LISTED RECORDS below:

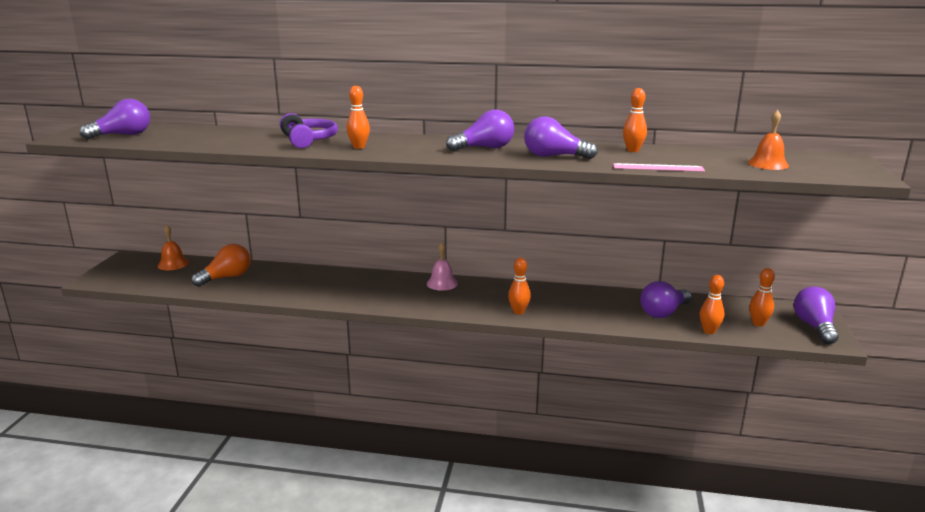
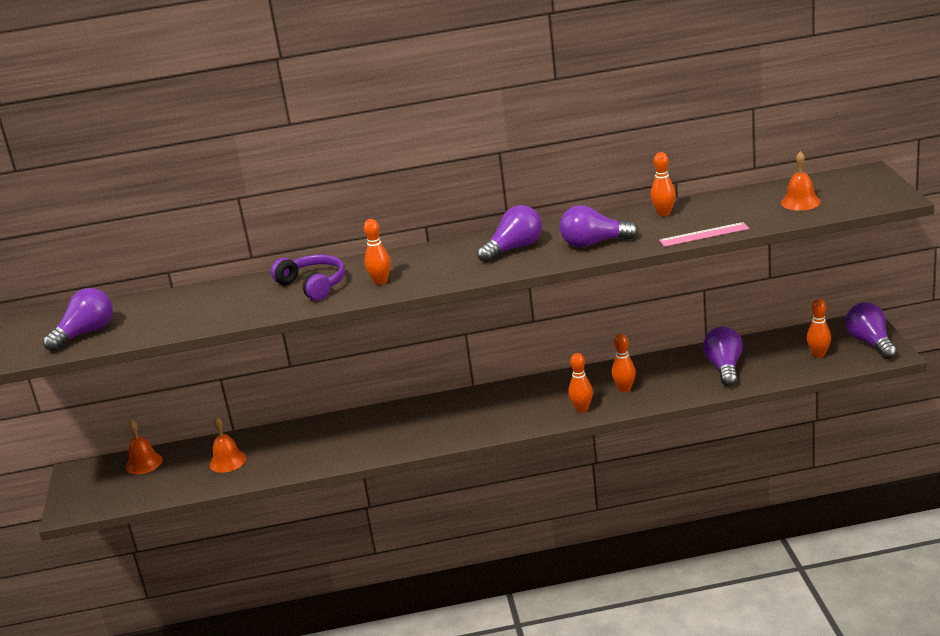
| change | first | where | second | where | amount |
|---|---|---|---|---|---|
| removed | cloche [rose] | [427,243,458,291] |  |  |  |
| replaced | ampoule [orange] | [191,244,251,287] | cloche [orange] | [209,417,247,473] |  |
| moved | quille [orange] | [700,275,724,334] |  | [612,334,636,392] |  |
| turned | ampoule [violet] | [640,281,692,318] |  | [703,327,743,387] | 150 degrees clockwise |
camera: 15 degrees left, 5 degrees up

End of LISTED RECORDS.

WHAT THE TASK REQUIRES: Only the lines that contain the word "orange" should be copied from the material.

RESULT:
| replaced | ampoule [orange] | [191,244,251,287] | cloche [orange] | [209,417,247,473] |  |
| moved | quille [orange] | [700,275,724,334] |  | [612,334,636,392] |  |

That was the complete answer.